[Recorded data]
◇ ◇ ◇

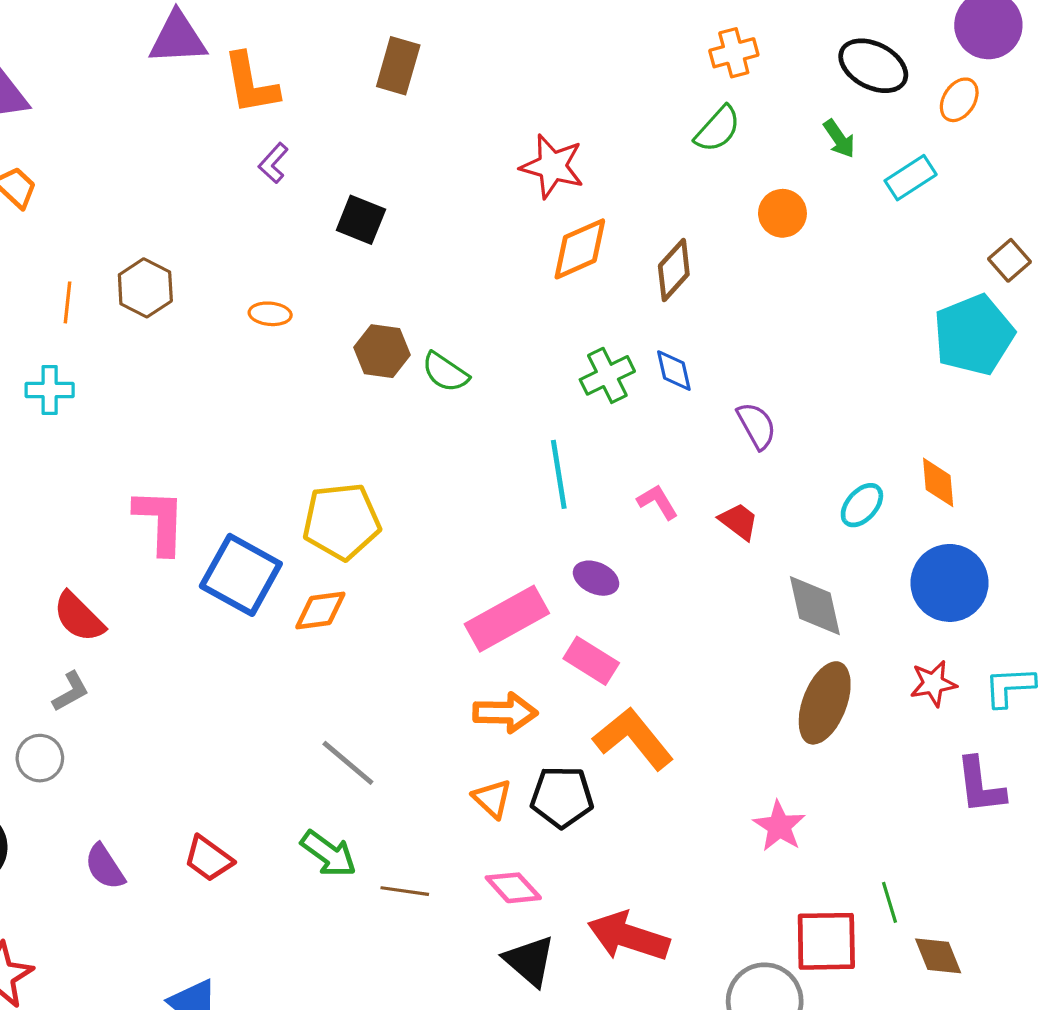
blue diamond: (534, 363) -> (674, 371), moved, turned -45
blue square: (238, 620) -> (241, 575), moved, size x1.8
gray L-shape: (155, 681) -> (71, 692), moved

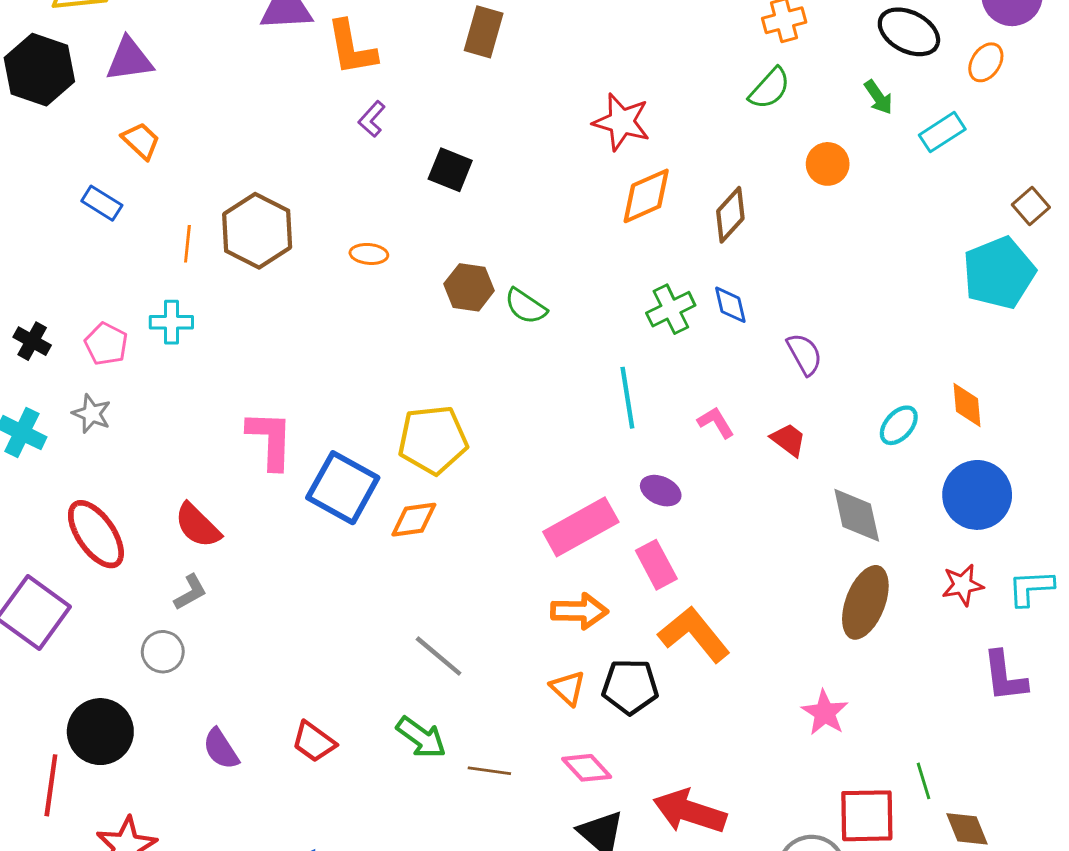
brown hexagon: (145, 288) -> (257, 231), size x1.4
pink rectangle: (591, 661) -> (656, 565), turned 30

◇ ◇ ◇

## Exercise goal
Could you return each entry word for word, with the images omitted?

## Answer section
blue diamond: (534, 363) -> (674, 371), moved, turned -45
blue square: (238, 620) -> (241, 575), moved, size x1.8
gray L-shape: (155, 681) -> (71, 692), moved

brown hexagon: (145, 288) -> (257, 231), size x1.4
pink rectangle: (591, 661) -> (656, 565), turned 30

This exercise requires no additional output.